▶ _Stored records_
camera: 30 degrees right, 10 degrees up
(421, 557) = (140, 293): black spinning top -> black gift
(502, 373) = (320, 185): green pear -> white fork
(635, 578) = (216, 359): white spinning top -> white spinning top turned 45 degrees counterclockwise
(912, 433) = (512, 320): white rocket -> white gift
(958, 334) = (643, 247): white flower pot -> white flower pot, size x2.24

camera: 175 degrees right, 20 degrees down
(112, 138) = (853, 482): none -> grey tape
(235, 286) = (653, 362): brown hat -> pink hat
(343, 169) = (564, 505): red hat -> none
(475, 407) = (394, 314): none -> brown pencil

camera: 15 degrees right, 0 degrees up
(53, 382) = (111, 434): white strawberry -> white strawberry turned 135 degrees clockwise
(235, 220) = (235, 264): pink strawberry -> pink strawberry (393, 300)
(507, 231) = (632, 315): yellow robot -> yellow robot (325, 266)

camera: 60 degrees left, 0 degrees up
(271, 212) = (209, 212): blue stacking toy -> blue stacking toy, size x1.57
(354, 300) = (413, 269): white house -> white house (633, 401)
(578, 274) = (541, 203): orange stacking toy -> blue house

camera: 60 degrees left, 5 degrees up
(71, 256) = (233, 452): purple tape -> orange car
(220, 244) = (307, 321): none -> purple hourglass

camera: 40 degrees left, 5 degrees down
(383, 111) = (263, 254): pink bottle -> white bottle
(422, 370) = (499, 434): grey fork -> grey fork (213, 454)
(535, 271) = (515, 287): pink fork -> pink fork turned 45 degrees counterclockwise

▶ _Task directions_
Give back each record, exactly as it reads.

▶ _Solved exercise_
camera: 30 degrees right, 10 degrees up
(421, 557) = (140, 293): black spinning top -> black gift
(502, 373) = (320, 185): green pear -> white fork
(635, 578) = (216, 359): white spinning top -> white spinning top turned 45 degrees counterclockwise
(912, 433) = (512, 320): white rocket -> white gift
(958, 334) = (643, 247): white flower pot -> white flower pot, size x2.24

camera: 175 degrees right, 20 degrees down
(112, 138) = (853, 482): none -> grey tape
(235, 286) = (653, 362): brown hat -> pink hat
(343, 169) = (564, 505): red hat -> none
(475, 407) = (394, 314): none -> brown pencil

camera: 15 degrees right, 0 degrees up
(53, 382) = (111, 434): white strawberry -> white strawberry turned 135 degrees clockwise
(235, 220) = (235, 264): pink strawberry -> pink strawberry (393, 300)
(507, 231) = (632, 315): yellow robot -> yellow robot (325, 266)

camera: 60 degrees left, 0 degrees up
(271, 212) = (209, 212): blue stacking toy -> blue stacking toy, size x1.57
(354, 300) = (413, 269): white house -> white house (633, 401)
(578, 274) = (541, 203): orange stacking toy -> blue house

camera: 60 degrees left, 5 degrees up
(71, 256) = (233, 452): purple tape -> orange car
(220, 244) = (307, 321): none -> purple hourglass

camera: 40 degrees left, 5 degrees down
(383, 111) = (263, 254): pink bottle -> white bottle
(422, 370) = (499, 434): grey fork -> grey fork (213, 454)
(535, 271) = (515, 287): pink fork -> pink fork turned 45 degrees counterclockwise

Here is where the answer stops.